GIVEN INSTRUCTION
Update the records from the start through the line with "purple hexagon: rotated", inclusive, so that "px" becomes "pixels" everywhere in those lines and nothing else changes.

— Begin —

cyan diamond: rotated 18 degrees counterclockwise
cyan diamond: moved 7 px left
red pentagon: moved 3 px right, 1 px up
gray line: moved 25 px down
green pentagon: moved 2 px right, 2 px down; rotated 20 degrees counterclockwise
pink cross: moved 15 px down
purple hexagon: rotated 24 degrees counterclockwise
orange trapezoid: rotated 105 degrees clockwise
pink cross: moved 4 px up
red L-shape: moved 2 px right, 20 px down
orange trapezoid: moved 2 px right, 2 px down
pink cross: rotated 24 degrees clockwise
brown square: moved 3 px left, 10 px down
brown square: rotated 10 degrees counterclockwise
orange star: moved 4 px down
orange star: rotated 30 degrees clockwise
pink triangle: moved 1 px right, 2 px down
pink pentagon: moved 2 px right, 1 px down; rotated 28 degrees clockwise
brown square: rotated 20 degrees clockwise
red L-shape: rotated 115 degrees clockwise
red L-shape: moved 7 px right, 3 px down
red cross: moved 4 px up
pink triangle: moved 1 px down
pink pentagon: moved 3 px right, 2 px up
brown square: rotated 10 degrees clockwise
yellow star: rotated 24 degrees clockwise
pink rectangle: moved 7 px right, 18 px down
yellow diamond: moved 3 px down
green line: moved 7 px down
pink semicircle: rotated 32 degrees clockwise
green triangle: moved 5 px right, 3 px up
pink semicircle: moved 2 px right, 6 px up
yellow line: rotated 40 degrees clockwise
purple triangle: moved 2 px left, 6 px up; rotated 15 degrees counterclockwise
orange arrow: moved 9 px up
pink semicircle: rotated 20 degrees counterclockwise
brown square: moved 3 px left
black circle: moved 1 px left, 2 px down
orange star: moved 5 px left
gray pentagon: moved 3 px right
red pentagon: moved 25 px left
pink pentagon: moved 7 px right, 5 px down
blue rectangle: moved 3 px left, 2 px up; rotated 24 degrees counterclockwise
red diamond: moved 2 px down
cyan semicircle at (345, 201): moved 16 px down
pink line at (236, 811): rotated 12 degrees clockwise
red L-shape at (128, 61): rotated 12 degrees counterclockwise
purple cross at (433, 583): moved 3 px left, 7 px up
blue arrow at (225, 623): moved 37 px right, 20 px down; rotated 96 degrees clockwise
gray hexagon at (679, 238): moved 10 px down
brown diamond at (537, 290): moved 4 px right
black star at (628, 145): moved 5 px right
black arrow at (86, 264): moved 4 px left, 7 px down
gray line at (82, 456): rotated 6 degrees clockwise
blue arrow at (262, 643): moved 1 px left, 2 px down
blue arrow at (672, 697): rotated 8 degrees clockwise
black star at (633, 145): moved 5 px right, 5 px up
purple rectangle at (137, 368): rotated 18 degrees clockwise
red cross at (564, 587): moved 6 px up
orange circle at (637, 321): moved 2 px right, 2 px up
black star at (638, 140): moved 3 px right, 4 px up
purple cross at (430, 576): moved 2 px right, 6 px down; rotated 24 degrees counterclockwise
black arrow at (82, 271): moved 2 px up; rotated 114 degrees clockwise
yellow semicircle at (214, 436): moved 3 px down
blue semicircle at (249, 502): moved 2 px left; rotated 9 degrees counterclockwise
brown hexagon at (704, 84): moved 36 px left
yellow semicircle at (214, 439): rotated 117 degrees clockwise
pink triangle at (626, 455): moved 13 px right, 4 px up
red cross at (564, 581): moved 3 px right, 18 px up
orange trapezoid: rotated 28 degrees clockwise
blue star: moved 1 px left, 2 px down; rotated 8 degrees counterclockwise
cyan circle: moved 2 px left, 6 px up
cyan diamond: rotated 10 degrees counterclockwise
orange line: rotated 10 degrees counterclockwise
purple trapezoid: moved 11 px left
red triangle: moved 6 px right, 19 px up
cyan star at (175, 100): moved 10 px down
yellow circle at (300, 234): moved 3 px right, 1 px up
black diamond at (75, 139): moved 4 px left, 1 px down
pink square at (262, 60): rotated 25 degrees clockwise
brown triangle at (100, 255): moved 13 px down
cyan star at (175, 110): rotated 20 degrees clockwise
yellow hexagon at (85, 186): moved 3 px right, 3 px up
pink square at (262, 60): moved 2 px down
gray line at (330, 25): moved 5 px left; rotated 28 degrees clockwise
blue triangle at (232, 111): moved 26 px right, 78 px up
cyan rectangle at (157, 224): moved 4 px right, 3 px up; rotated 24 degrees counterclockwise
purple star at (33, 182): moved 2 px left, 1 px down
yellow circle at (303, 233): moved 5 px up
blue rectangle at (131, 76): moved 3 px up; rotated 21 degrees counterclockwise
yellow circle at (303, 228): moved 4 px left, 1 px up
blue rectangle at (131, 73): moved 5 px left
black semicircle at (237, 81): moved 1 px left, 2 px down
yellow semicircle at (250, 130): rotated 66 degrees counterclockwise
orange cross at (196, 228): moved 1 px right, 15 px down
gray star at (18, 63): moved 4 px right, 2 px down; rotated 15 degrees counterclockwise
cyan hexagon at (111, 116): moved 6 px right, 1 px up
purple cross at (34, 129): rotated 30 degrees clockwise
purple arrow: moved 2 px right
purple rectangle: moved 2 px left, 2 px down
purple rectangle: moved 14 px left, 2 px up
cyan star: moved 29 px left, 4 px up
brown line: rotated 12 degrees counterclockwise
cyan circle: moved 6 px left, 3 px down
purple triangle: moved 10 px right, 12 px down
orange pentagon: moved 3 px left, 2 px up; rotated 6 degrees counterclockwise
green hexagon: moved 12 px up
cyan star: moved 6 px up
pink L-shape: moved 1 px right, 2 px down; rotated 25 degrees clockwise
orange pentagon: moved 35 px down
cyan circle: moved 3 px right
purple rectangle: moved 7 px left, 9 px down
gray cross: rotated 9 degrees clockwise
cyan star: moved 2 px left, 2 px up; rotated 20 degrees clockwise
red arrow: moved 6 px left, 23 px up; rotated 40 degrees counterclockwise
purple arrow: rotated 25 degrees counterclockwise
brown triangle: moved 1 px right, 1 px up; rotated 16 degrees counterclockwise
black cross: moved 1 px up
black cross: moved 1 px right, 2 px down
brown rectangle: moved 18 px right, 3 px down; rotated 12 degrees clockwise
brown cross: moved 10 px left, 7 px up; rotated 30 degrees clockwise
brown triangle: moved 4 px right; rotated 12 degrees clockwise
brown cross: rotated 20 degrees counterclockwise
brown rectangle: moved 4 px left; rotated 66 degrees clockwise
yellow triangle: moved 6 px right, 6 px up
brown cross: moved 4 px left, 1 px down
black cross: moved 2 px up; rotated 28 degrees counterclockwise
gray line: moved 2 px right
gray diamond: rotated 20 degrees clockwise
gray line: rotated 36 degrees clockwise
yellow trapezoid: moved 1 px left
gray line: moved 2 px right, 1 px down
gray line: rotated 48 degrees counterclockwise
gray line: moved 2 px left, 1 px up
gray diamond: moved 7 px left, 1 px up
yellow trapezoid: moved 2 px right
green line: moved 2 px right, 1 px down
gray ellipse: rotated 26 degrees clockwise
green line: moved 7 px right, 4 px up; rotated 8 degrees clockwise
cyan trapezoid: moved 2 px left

— End —

TASK ANSWER
cyan diamond: rotated 18 degrees counterclockwise
cyan diamond: moved 7 pixels left
red pentagon: moved 3 pixels right, 1 pixels up
gray line: moved 25 pixels down
green pentagon: moved 2 pixels right, 2 pixels down; rotated 20 degrees counterclockwise
pink cross: moved 15 pixels down
purple hexagon: rotated 24 degrees counterclockwise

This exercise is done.